-- START Listing --

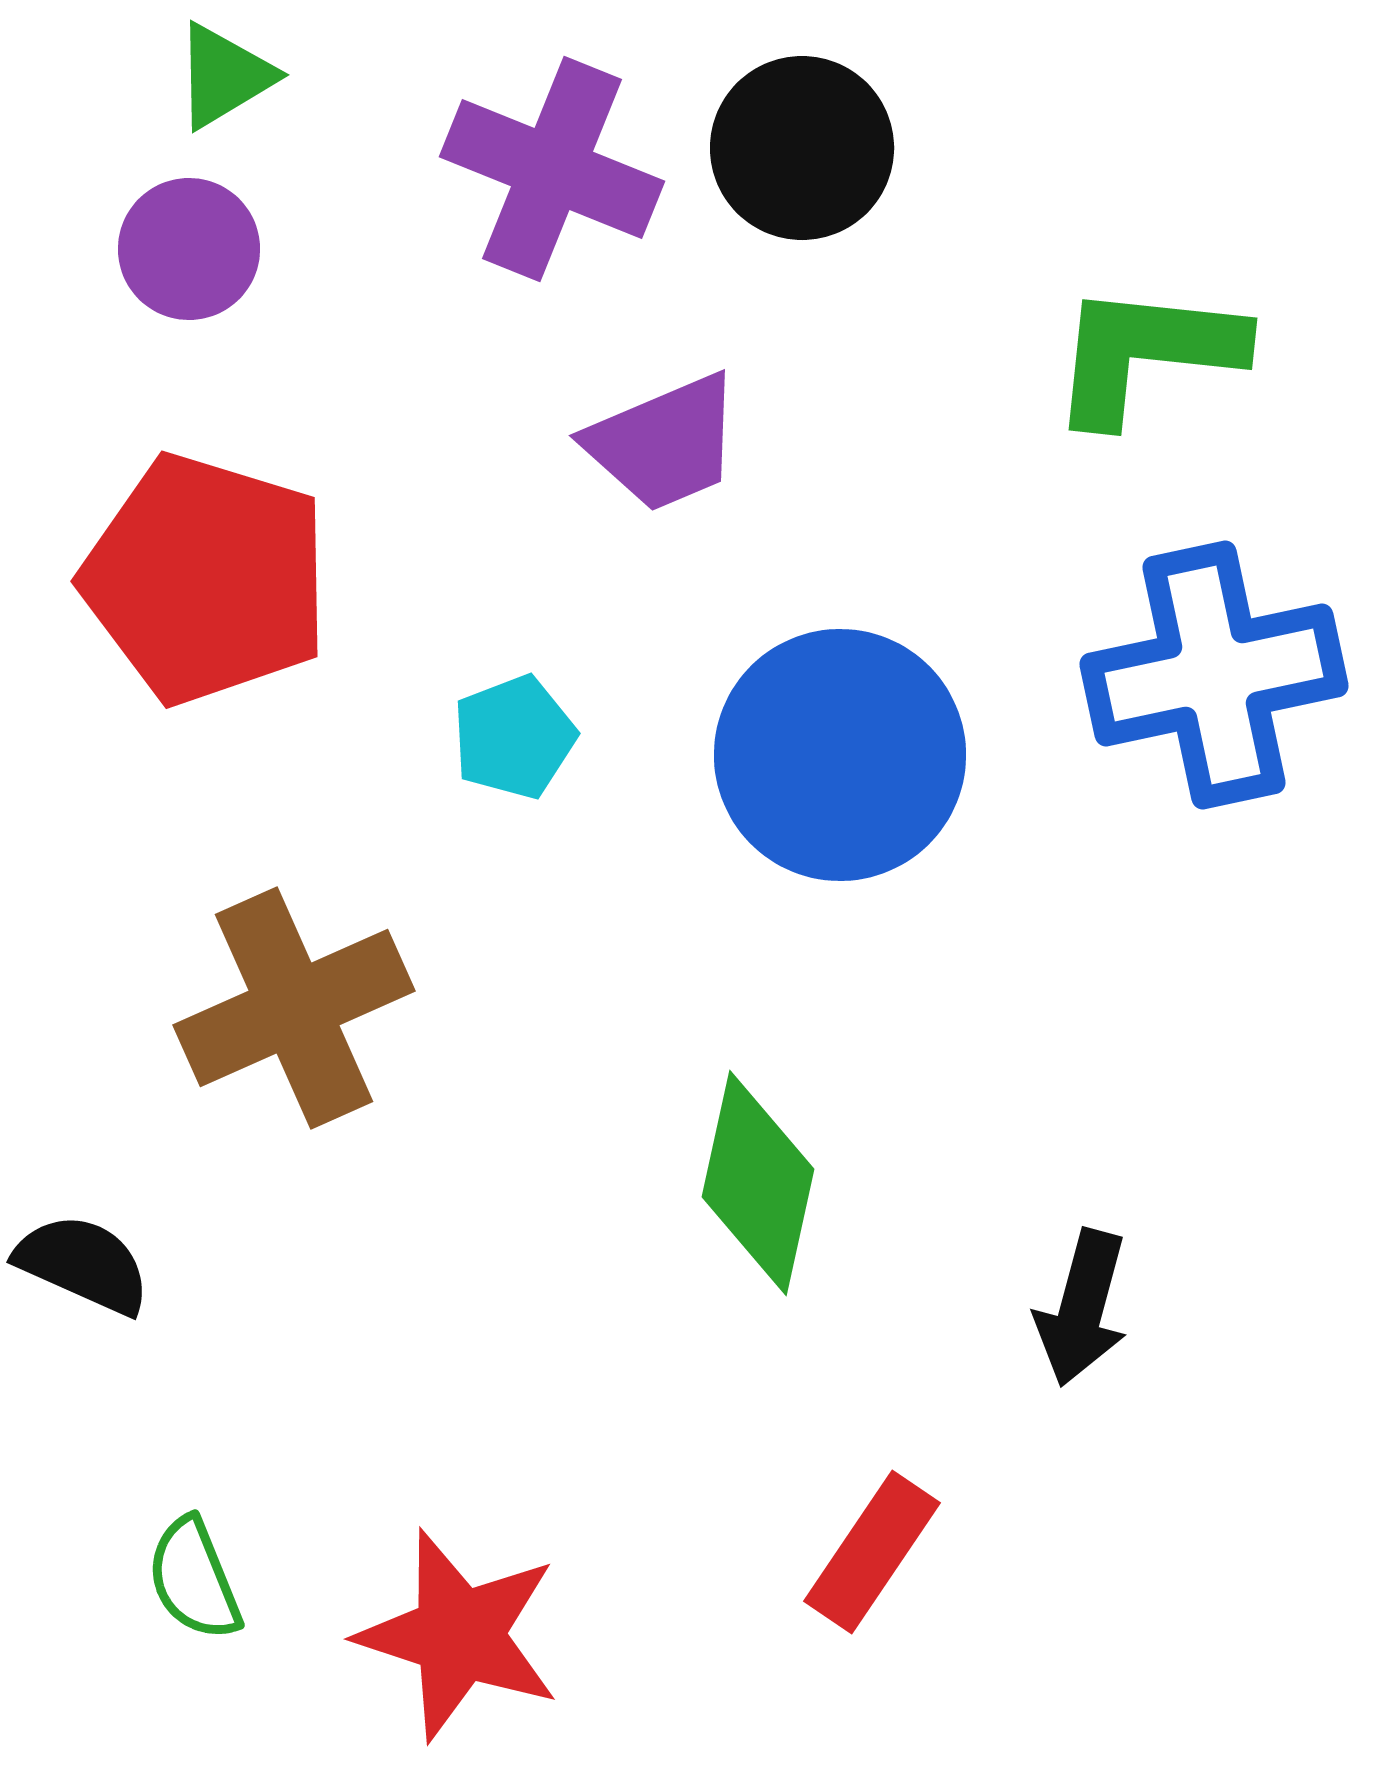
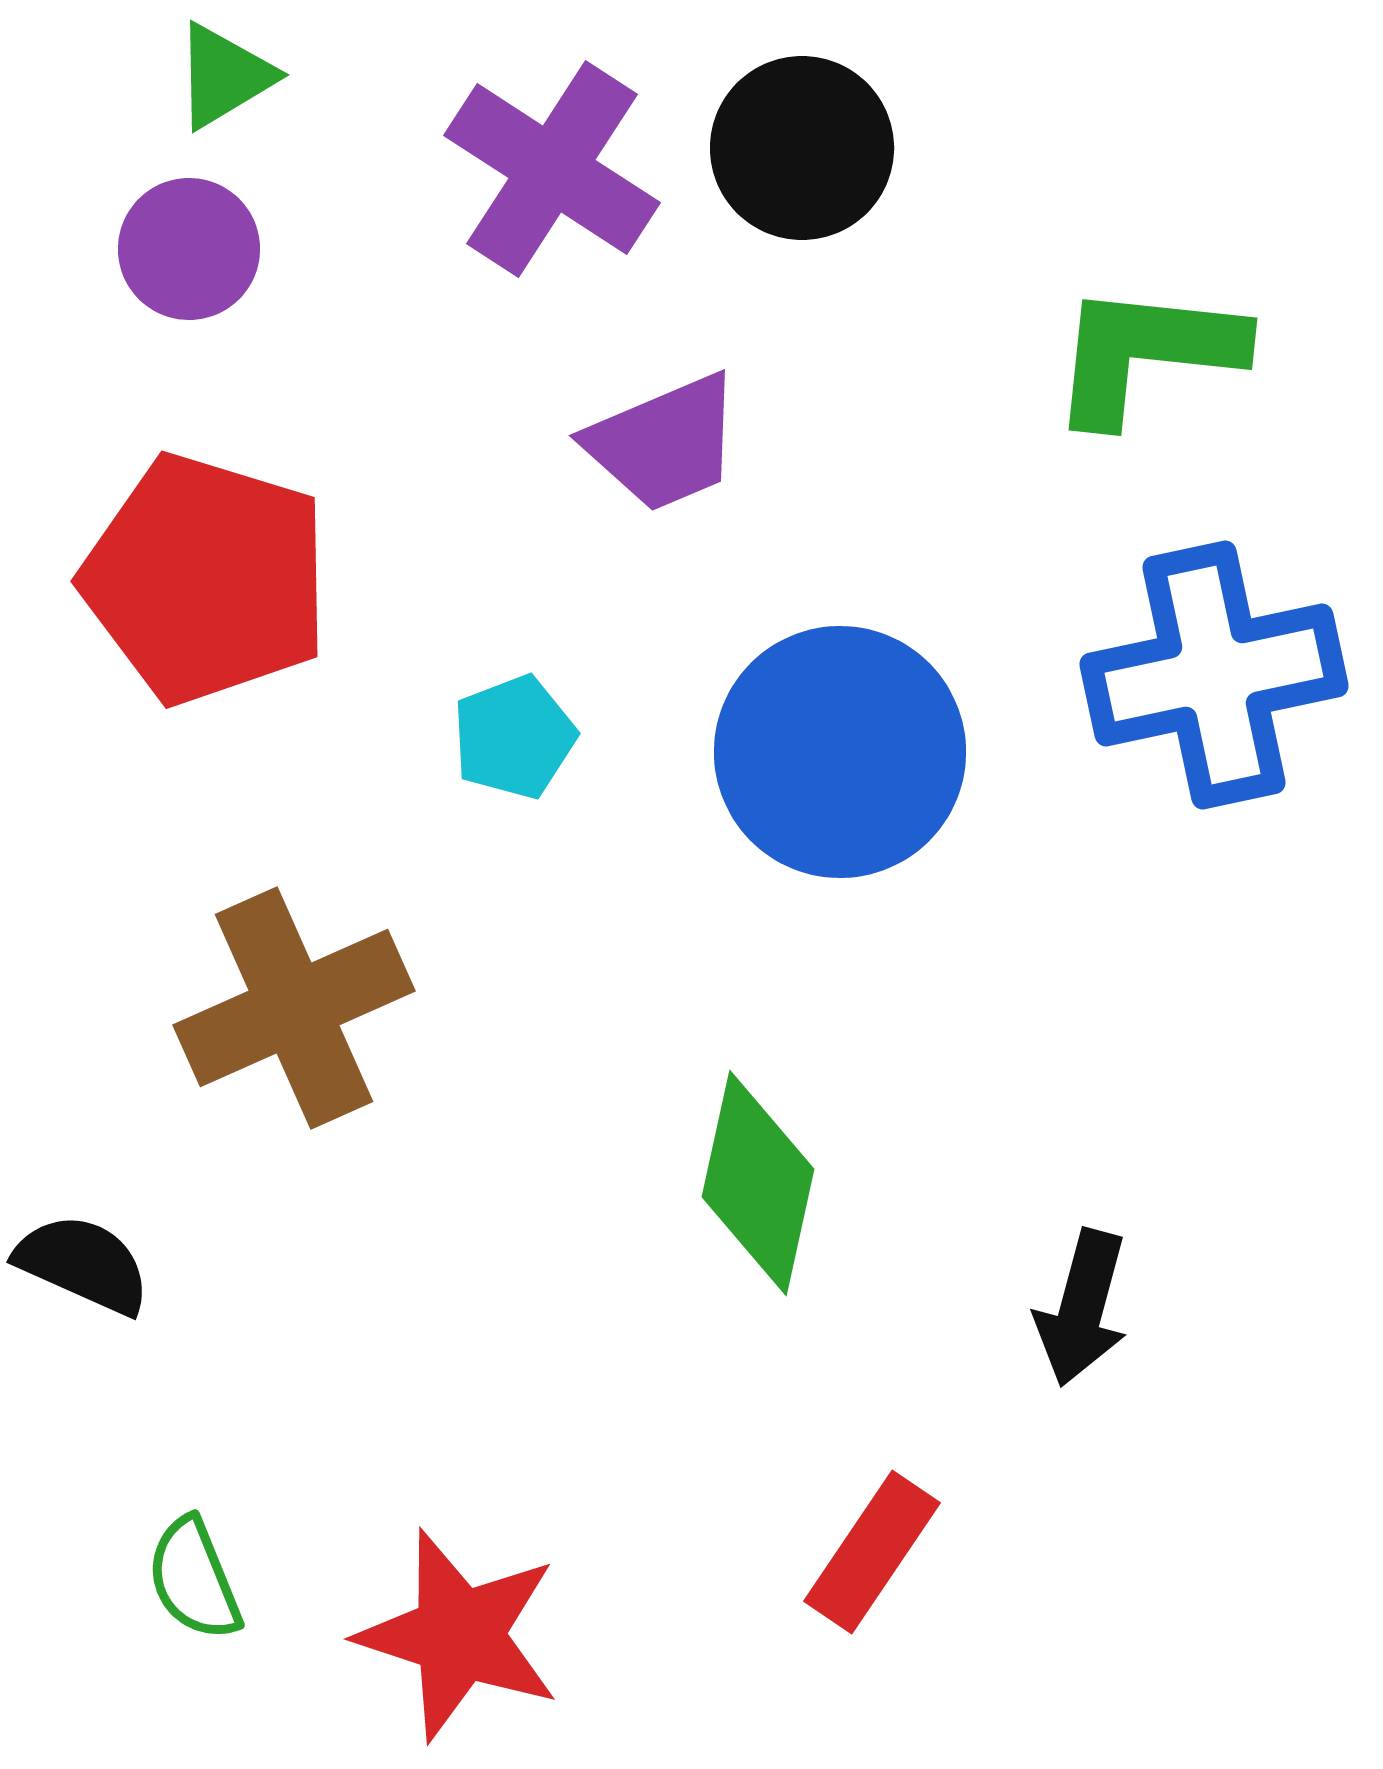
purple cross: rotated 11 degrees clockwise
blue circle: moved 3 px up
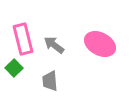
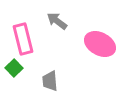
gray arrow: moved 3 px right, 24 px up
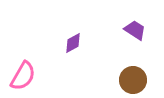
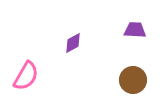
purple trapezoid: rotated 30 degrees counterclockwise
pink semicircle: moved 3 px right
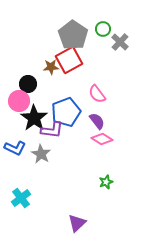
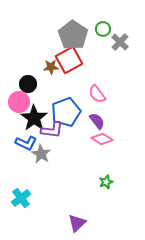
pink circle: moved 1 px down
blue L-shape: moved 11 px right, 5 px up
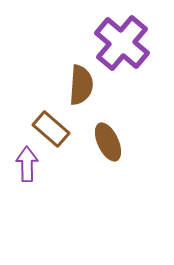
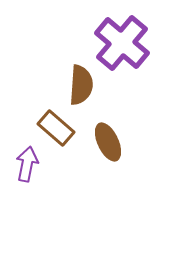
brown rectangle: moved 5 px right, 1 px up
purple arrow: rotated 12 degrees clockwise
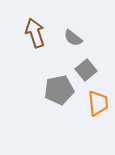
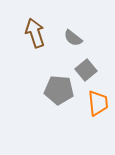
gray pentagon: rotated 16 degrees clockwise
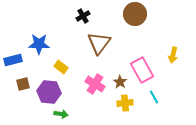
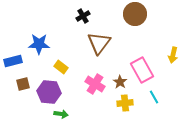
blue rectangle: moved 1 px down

-- END Listing --

The problem
Rewrite every line of the records above as a numbered list, skipping blank lines and leaving out the pictures.

Expected answer
1. purple cross: rotated 11 degrees clockwise
2. blue circle: moved 3 px up
3. gray arrow: moved 3 px right, 24 px up
4. purple trapezoid: rotated 30 degrees counterclockwise
5. pink semicircle: moved 3 px right
6. pink circle: moved 1 px down
7. blue L-shape: moved 11 px right, 5 px up
8. brown rectangle: moved 5 px right, 1 px up
9. purple arrow: rotated 12 degrees clockwise
10. gray pentagon: rotated 16 degrees clockwise
11. blue rectangle: moved 1 px down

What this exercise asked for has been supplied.